**** Data provided ****

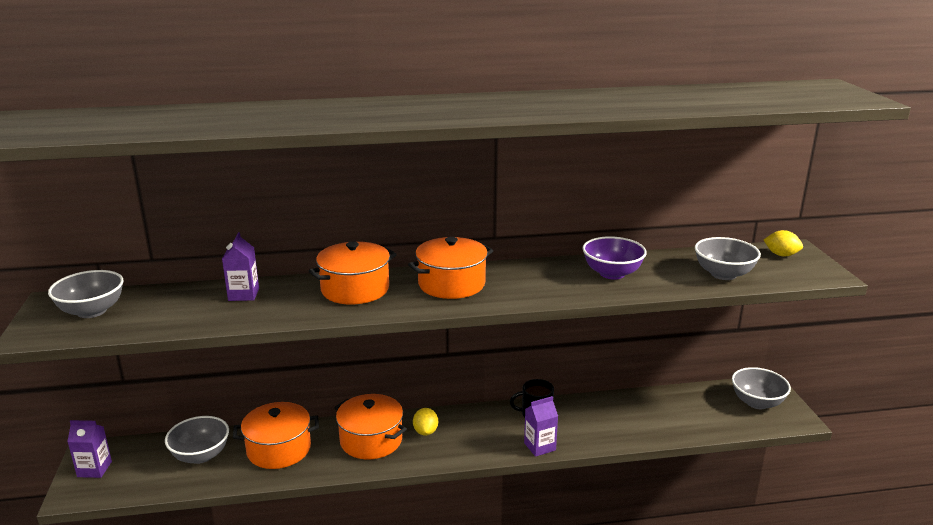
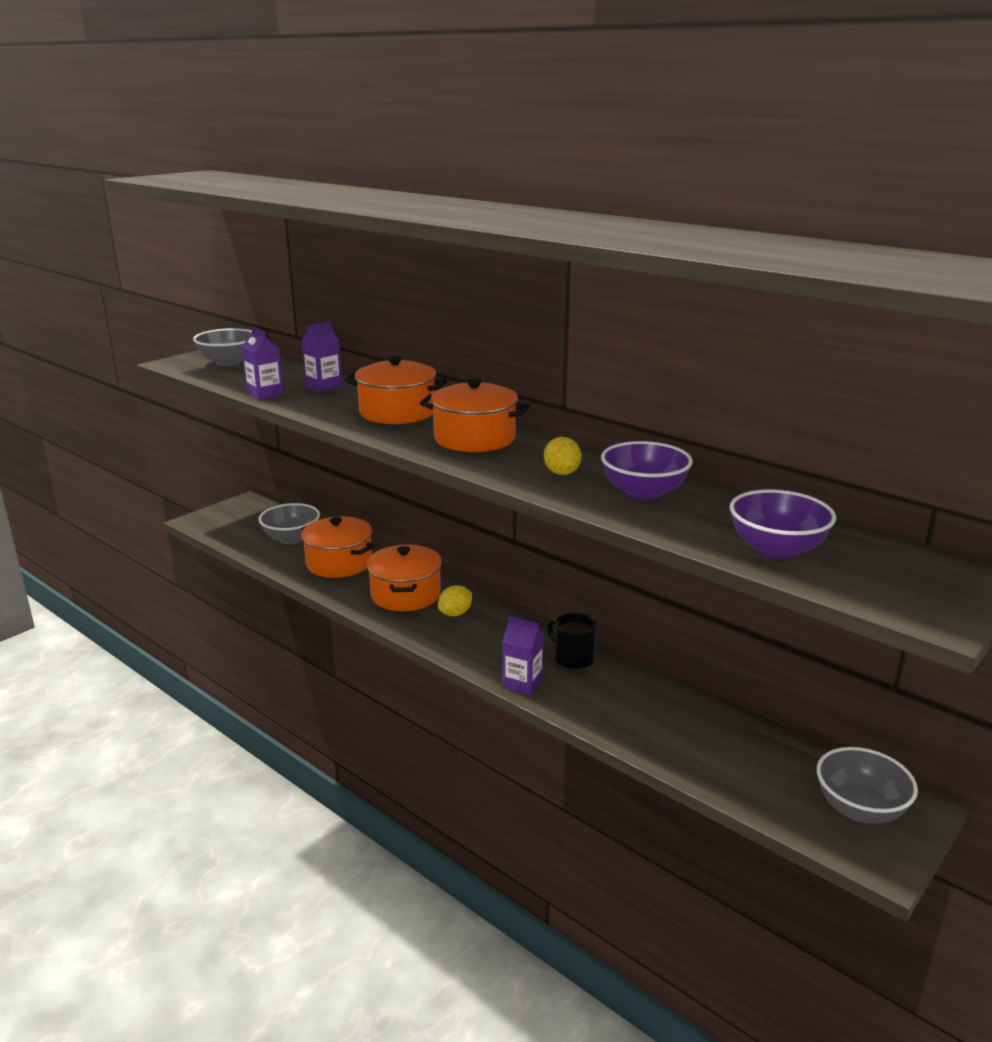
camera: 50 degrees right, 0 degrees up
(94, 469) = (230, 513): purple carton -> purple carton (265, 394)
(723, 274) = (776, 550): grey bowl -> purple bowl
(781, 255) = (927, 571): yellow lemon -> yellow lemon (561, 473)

****

(What you are asked to do):
Wherever a picture appears, omit it; copy the rest of the data exactly.

(Answer space):
camera: 50 degrees right, 0 degrees up
(94, 469) = (230, 513): purple carton -> purple carton (265, 394)
(723, 274) = (776, 550): grey bowl -> purple bowl
(781, 255) = (927, 571): yellow lemon -> yellow lemon (561, 473)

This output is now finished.